(Content revision data)
#####

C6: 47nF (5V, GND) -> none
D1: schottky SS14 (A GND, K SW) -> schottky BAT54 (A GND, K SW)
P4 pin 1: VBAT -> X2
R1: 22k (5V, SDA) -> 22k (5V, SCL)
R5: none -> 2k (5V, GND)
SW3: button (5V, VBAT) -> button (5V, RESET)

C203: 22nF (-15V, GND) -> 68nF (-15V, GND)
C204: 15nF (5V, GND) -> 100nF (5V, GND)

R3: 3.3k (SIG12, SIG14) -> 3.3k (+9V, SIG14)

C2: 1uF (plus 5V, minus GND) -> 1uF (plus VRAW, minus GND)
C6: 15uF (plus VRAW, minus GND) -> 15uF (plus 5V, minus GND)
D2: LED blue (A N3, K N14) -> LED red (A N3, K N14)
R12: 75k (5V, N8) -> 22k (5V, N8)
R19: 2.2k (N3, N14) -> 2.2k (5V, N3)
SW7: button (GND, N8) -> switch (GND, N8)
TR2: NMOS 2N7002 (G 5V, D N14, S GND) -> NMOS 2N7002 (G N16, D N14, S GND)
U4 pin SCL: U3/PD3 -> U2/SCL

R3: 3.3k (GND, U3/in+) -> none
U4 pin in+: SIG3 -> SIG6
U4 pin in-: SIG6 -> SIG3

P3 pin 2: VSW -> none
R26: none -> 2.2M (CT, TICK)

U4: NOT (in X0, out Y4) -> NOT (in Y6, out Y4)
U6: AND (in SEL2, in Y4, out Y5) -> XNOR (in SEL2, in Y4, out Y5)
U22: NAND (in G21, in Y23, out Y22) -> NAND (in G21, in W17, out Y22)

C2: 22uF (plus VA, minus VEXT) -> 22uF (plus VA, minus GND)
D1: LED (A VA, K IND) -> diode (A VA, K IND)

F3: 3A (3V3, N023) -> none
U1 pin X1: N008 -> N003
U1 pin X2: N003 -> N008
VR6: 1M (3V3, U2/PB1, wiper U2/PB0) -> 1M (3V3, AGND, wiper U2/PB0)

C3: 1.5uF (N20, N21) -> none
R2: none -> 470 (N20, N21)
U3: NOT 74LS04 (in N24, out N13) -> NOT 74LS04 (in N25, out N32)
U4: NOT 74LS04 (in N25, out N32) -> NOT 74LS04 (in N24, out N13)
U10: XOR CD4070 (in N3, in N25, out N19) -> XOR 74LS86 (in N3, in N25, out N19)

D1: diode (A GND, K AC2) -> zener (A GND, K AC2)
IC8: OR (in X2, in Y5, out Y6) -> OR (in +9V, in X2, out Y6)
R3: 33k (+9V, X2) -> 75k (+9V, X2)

#####

The records above, in their entirety, need to be set down again exactly.

C6: 47nF (5V, GND) -> none
D1: schottky SS14 (A GND, K SW) -> schottky BAT54 (A GND, K SW)
P4 pin 1: VBAT -> X2
R1: 22k (5V, SDA) -> 22k (5V, SCL)
R5: none -> 2k (5V, GND)
SW3: button (5V, VBAT) -> button (5V, RESET)

C203: 22nF (-15V, GND) -> 68nF (-15V, GND)
C204: 15nF (5V, GND) -> 100nF (5V, GND)

R3: 3.3k (SIG12, SIG14) -> 3.3k (+9V, SIG14)

C2: 1uF (plus 5V, minus GND) -> 1uF (plus VRAW, minus GND)
C6: 15uF (plus VRAW, minus GND) -> 15uF (plus 5V, minus GND)
D2: LED blue (A N3, K N14) -> LED red (A N3, K N14)
R12: 75k (5V, N8) -> 22k (5V, N8)
R19: 2.2k (N3, N14) -> 2.2k (5V, N3)
SW7: button (GND, N8) -> switch (GND, N8)
TR2: NMOS 2N7002 (G 5V, D N14, S GND) -> NMOS 2N7002 (G N16, D N14, S GND)
U4 pin SCL: U3/PD3 -> U2/SCL

R3: 3.3k (GND, U3/in+) -> none
U4 pin in+: SIG3 -> SIG6
U4 pin in-: SIG6 -> SIG3

P3 pin 2: VSW -> none
R26: none -> 2.2M (CT, TICK)

U4: NOT (in X0, out Y4) -> NOT (in Y6, out Y4)
U6: AND (in SEL2, in Y4, out Y5) -> XNOR (in SEL2, in Y4, out Y5)
U22: NAND (in G21, in Y23, out Y22) -> NAND (in G21, in W17, out Y22)

C2: 22uF (plus VA, minus VEXT) -> 22uF (plus VA, minus GND)
D1: LED (A VA, K IND) -> diode (A VA, K IND)

F3: 3A (3V3, N023) -> none
U1 pin X1: N008 -> N003
U1 pin X2: N003 -> N008
VR6: 1M (3V3, U2/PB1, wiper U2/PB0) -> 1M (3V3, AGND, wiper U2/PB0)

C3: 1.5uF (N20, N21) -> none
R2: none -> 470 (N20, N21)
U3: NOT 74LS04 (in N24, out N13) -> NOT 74LS04 (in N25, out N32)
U4: NOT 74LS04 (in N25, out N32) -> NOT 74LS04 (in N24, out N13)
U10: XOR CD4070 (in N3, in N25, out N19) -> XOR 74LS86 (in N3, in N25, out N19)

D1: diode (A GND, K AC2) -> zener (A GND, K AC2)
IC8: OR (in X2, in Y5, out Y6) -> OR (in +9V, in X2, out Y6)
R3: 33k (+9V, X2) -> 75k (+9V, X2)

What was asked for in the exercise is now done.